• [WHAT TO WORK ON]:
Repeat the whole listing, keeping every word and every line intact.

• [RECORDED INFORMATION]:
────────────────
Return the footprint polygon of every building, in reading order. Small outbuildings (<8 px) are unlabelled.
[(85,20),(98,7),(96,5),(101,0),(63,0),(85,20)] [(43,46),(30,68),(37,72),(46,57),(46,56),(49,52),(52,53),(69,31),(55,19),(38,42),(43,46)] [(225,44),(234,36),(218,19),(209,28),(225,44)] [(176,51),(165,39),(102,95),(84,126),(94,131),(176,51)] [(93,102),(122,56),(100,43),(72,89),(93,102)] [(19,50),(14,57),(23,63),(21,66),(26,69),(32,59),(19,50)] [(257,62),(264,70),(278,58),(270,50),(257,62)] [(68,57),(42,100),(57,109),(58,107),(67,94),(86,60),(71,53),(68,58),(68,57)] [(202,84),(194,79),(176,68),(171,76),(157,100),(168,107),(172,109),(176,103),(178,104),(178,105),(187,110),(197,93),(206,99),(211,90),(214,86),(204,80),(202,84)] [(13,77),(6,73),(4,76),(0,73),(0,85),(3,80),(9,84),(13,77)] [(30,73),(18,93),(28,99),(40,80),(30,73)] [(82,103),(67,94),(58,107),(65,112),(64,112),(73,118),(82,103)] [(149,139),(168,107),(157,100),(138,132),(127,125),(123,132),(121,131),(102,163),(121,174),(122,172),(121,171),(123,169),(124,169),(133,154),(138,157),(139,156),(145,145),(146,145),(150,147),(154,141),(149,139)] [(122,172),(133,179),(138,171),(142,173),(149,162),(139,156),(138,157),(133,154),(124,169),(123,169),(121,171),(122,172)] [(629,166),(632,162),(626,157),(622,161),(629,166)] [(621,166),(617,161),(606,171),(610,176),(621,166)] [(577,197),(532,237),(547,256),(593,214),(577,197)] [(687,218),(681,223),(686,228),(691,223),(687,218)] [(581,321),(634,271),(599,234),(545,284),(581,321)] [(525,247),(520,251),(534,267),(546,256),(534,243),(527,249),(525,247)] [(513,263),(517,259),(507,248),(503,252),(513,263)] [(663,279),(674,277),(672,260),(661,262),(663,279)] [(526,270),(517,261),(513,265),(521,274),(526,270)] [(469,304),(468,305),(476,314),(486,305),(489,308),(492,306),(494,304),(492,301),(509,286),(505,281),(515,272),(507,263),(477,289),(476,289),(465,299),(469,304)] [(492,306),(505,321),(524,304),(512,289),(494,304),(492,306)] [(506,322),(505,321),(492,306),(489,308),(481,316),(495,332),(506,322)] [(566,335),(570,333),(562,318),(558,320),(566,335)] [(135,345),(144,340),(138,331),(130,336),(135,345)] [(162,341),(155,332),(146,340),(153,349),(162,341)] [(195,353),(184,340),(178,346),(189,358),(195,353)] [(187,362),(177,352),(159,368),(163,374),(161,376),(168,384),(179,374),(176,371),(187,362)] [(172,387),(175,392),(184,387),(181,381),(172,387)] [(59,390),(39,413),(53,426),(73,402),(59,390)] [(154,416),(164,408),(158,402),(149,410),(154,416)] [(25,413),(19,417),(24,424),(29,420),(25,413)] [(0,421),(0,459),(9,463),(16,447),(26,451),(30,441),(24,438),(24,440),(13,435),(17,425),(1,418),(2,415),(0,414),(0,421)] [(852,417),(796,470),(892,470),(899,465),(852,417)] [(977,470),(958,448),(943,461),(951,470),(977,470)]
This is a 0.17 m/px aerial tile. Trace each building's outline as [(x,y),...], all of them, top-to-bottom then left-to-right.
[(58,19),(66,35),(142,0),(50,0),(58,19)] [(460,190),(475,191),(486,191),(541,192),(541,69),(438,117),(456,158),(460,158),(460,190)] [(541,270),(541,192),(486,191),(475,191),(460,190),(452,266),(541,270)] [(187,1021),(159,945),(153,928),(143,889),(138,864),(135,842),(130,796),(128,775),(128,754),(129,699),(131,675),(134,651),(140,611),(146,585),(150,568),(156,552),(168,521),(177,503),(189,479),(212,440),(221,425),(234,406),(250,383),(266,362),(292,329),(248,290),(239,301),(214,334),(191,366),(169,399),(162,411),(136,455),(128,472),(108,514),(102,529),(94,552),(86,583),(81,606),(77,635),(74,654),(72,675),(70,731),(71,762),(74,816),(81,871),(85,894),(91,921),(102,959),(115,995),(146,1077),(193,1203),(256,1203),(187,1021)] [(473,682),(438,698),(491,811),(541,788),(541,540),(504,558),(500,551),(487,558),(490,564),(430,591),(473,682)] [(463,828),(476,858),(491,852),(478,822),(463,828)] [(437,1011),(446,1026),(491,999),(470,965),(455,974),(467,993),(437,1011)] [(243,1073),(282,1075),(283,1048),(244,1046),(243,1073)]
────────────────
• [TASK RESPONSE]:
Return the footprint polygon of every building, in reading order. Small outbuildings (<8 px) are unlabelled.
[(85,20),(98,7),(96,5),(101,0),(63,0),(85,20)] [(43,46),(30,68),(37,72),(46,57),(46,56),(49,52),(52,53),(69,31),(55,19),(38,42),(43,46)] [(225,44),(234,36),(218,19),(209,28),(225,44)] [(176,51),(165,39),(102,95),(84,126),(94,131),(176,51)] [(93,102),(122,56),(100,43),(72,89),(93,102)] [(19,50),(14,57),(23,63),(21,66),(26,69),(32,59),(19,50)] [(257,62),(264,70),(278,58),(270,50),(257,62)] [(68,57),(42,100),(57,109),(58,107),(67,94),(86,60),(71,53),(68,58),(68,57)] [(202,84),(194,79),(176,68),(171,76),(157,100),(168,107),(172,109),(176,103),(178,104),(178,105),(187,110),(197,93),(206,99),(211,90),(214,86),(204,80),(202,84)] [(13,77),(6,73),(4,76),(0,73),(0,85),(3,80),(9,84),(13,77)] [(30,73),(18,93),(28,99),(40,80),(30,73)] [(82,103),(67,94),(58,107),(65,112),(64,112),(73,118),(82,103)] [(149,139),(168,107),(157,100),(138,132),(127,125),(123,132),(121,131),(102,163),(121,174),(122,172),(121,171),(123,169),(124,169),(133,154),(138,157),(139,156),(145,145),(146,145),(150,147),(154,141),(149,139)] [(122,172),(133,179),(138,171),(142,173),(149,162),(139,156),(138,157),(133,154),(124,169),(123,169),(121,171),(122,172)] [(629,166),(632,162),(626,157),(622,161),(629,166)] [(621,166),(617,161),(606,171),(610,176),(621,166)] [(577,197),(532,237),(547,256),(593,214),(577,197)] [(687,218),(681,223),(686,228),(691,223),(687,218)] [(581,321),(634,271),(599,234),(545,284),(581,321)] [(525,247),(520,251),(534,267),(546,256),(534,243),(527,249),(525,247)] [(513,263),(517,259),(507,248),(503,252),(513,263)] [(663,279),(674,277),(672,260),(661,262),(663,279)] [(526,270),(517,261),(513,265),(521,274),(526,270)] [(469,304),(468,305),(476,314),(486,305),(489,308),(492,306),(494,304),(492,301),(509,286),(505,281),(515,272),(507,263),(477,289),(476,289),(465,299),(469,304)] [(492,306),(505,321),(524,304),(512,289),(494,304),(492,306)] [(506,322),(505,321),(492,306),(489,308),(481,316),(495,332),(506,322)] [(566,335),(570,333),(562,318),(558,320),(566,335)] [(135,345),(144,340),(138,331),(130,336),(135,345)] [(162,341),(155,332),(146,340),(153,349),(162,341)] [(195,353),(184,340),(178,346),(189,358),(195,353)] [(187,362),(177,352),(159,368),(163,374),(161,376),(168,384),(179,374),(176,371),(187,362)] [(172,387),(175,392),(184,387),(181,381),(172,387)] [(59,390),(39,413),(53,426),(73,402),(59,390)] [(154,416),(164,408),(158,402),(149,410),(154,416)] [(25,413),(19,417),(24,424),(29,420),(25,413)] [(0,421),(0,459),(9,463),(16,447),(26,451),(30,441),(24,438),(24,440),(13,435),(17,425),(1,418),(2,415),(0,414),(0,421)] [(852,417),(796,470),(892,470),(899,465),(852,417)] [(977,470),(958,448),(943,461),(951,470),(977,470)]
This is a 0.17 m/px aerial tile. Trace each building's outline as [(x,y),...], all of them, top-to-bottom then left-to-right.
[(58,19),(66,35),(142,0),(50,0),(58,19)] [(460,190),(475,191),(486,191),(541,192),(541,69),(438,117),(456,158),(460,158),(460,190)] [(541,270),(541,192),(486,191),(475,191),(460,190),(452,266),(541,270)] [(187,1021),(159,945),(153,928),(143,889),(138,864),(135,842),(130,796),(128,775),(128,754),(129,699),(131,675),(134,651),(140,611),(146,585),(150,568),(156,552),(168,521),(177,503),(189,479),(212,440),(221,425),(234,406),(250,383),(266,362),(292,329),(248,290),(239,301),(214,334),(191,366),(169,399),(162,411),(136,455),(128,472),(108,514),(102,529),(94,552),(86,583),(81,606),(77,635),(74,654),(72,675),(70,731),(71,762),(74,816),(81,871),(85,894),(91,921),(102,959),(115,995),(146,1077),(193,1203),(256,1203),(187,1021)] [(473,682),(438,698),(491,811),(541,788),(541,540),(504,558),(500,551),(487,558),(490,564),(430,591),(473,682)] [(463,828),(476,858),(491,852),(478,822),(463,828)] [(437,1011),(446,1026),(491,999),(470,965),(455,974),(467,993),(437,1011)] [(243,1073),(282,1075),(283,1048),(244,1046),(243,1073)]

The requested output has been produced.